TASK STATEMENT:
Stop after the line that contains "- moved: yellow_game_pawn". Until then, retype each line of the entries exactly from the first one, skipping pictures.

=== STUDY MATERIAL ===

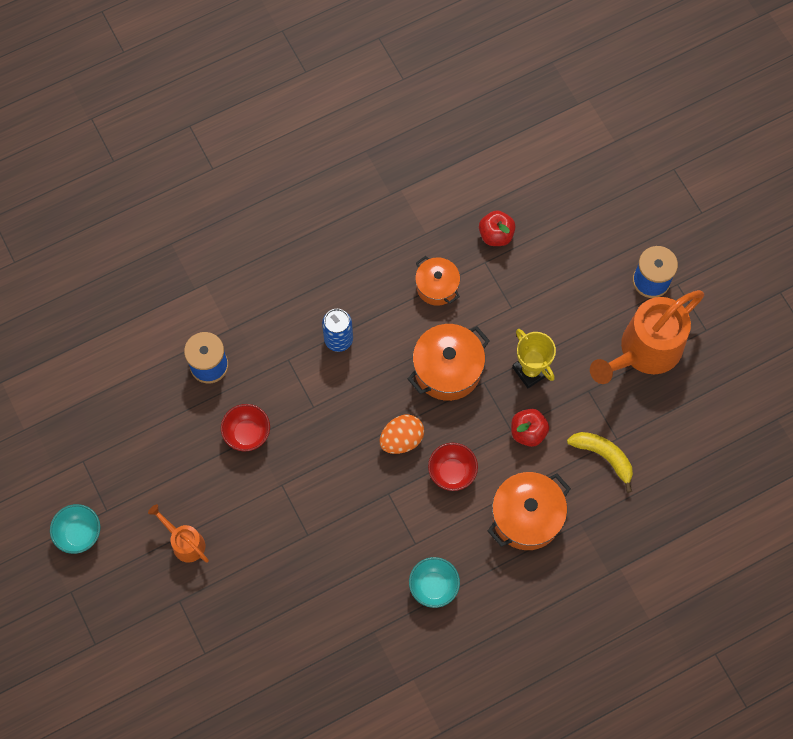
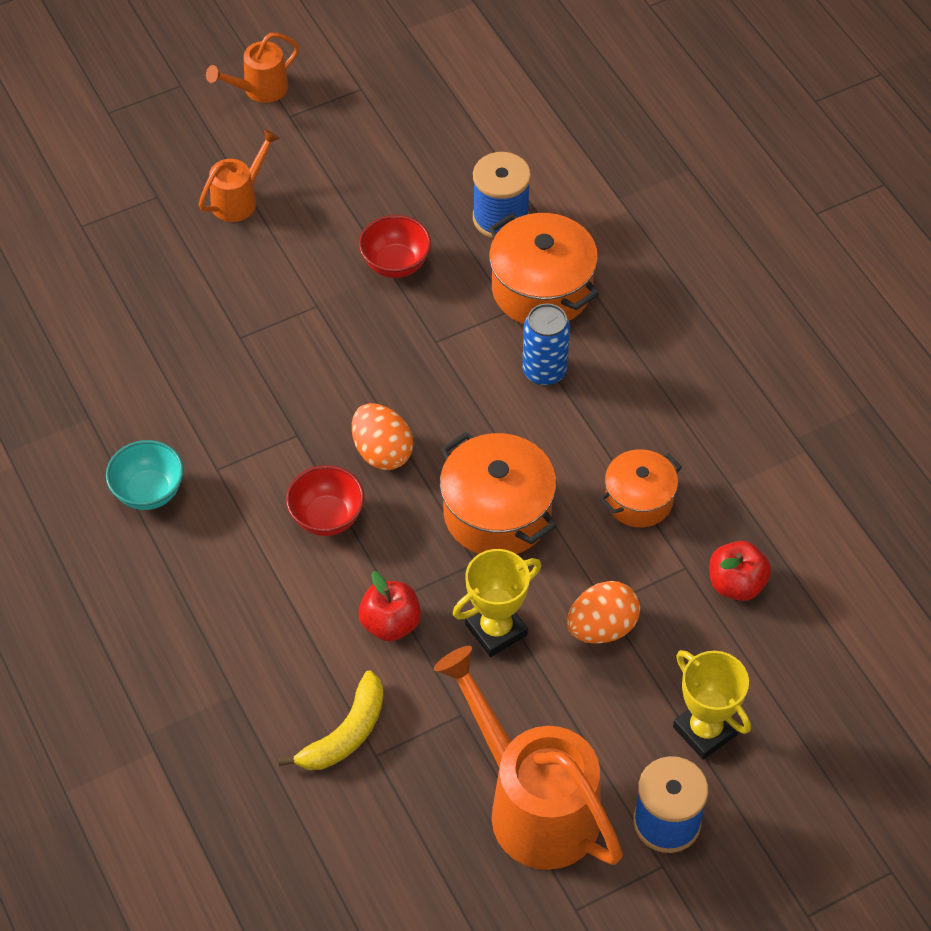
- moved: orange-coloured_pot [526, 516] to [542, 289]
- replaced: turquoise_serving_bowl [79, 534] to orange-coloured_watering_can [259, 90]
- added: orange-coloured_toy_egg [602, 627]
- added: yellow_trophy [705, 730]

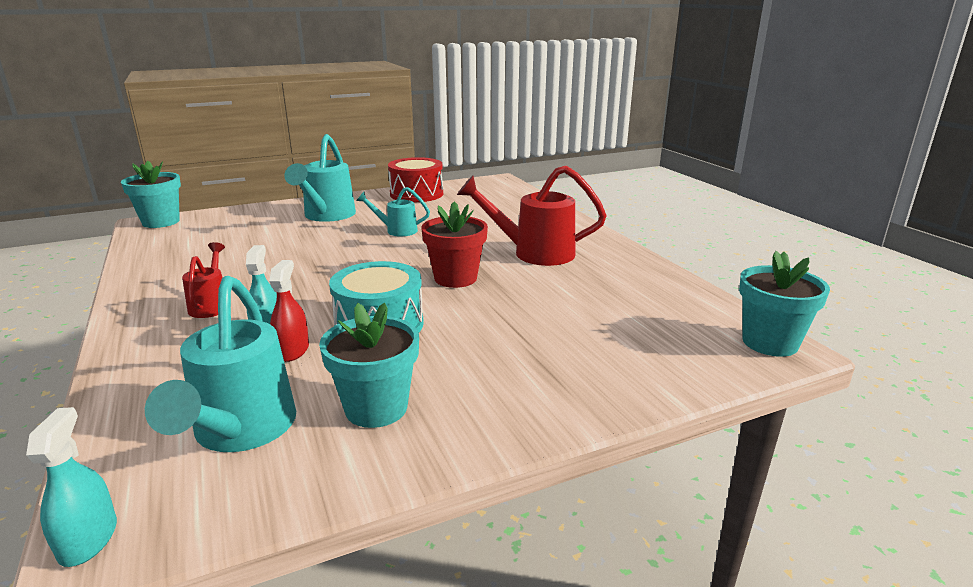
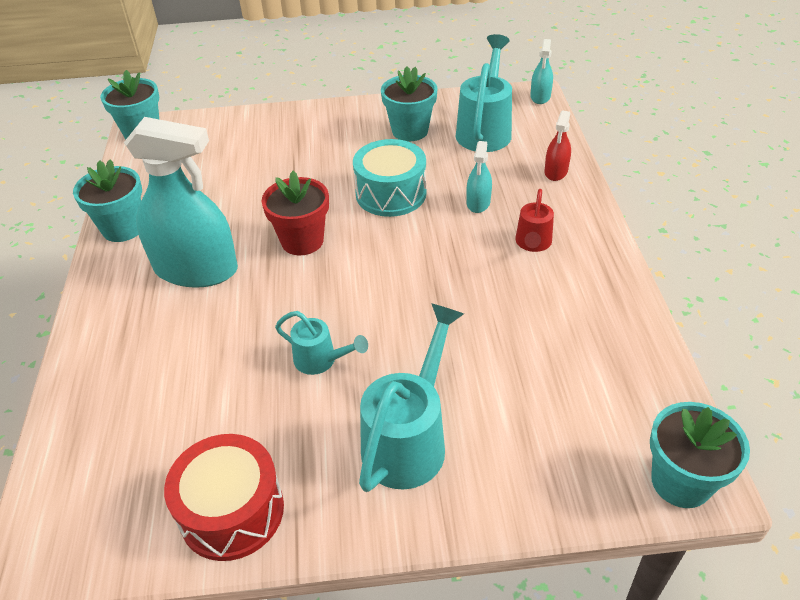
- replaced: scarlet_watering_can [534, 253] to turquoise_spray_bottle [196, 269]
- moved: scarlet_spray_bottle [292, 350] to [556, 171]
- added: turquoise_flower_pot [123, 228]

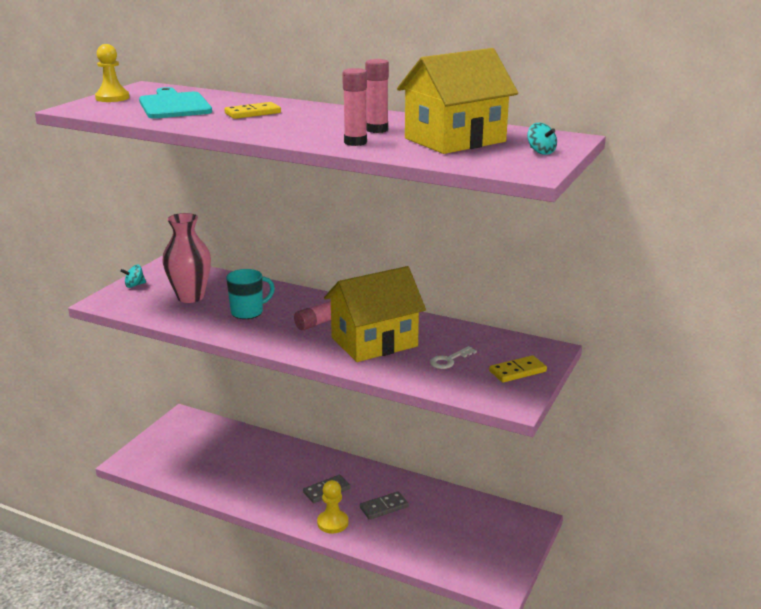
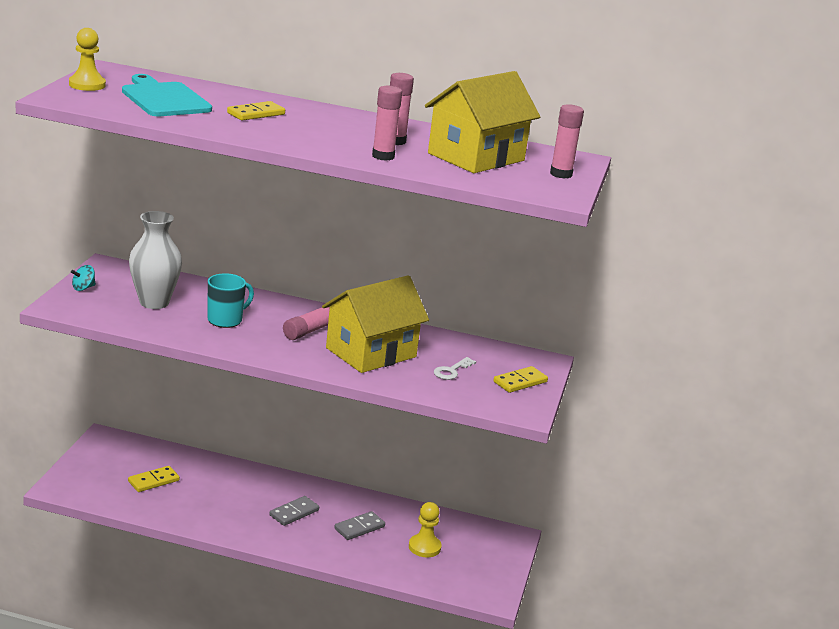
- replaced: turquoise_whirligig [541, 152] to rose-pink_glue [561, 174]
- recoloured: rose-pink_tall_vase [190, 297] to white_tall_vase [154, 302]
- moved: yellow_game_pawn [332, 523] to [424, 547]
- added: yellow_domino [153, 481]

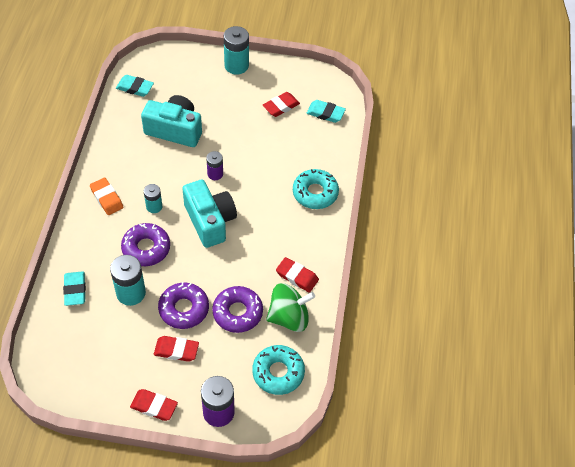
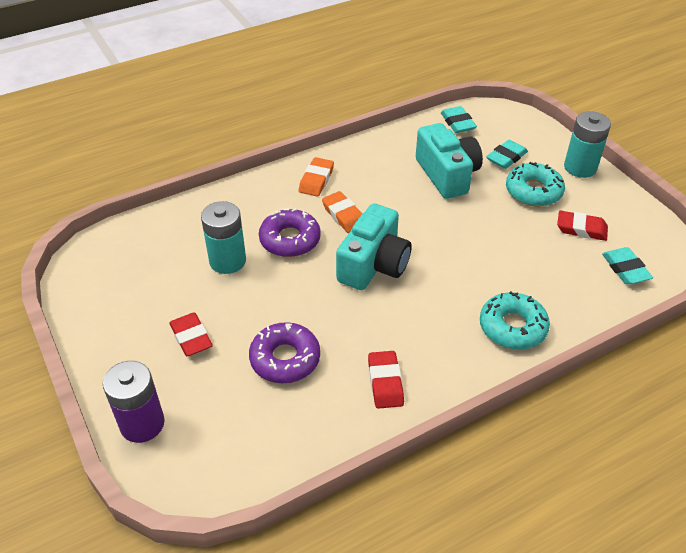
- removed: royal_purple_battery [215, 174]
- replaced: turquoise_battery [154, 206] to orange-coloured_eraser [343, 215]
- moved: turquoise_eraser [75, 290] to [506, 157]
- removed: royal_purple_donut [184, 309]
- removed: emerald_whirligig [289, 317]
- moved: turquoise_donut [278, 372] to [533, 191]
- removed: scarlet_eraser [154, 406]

===

RESPONSE BOX:
- moved: orange-coloured_pot [526, 516] to [542, 289]
- replaced: turquoise_serving_bowl [79, 534] to orange-coloured_watering_can [259, 90]
- added: orange-coloured_toy_egg [602, 627]
- added: yellow_trophy [705, 730]

- replaced: scarlet_watering_can [534, 253] to turquoise_spray_bottle [196, 269]
- moved: scarlet_spray_bottle [292, 350] to [556, 171]
- added: turquoise_flower_pot [123, 228]

- replaced: turquoise_whirligig [541, 152] to rose-pink_glue [561, 174]
- recoloured: rose-pink_tall_vase [190, 297] to white_tall_vase [154, 302]
- moved: yellow_game_pawn [332, 523] to [424, 547]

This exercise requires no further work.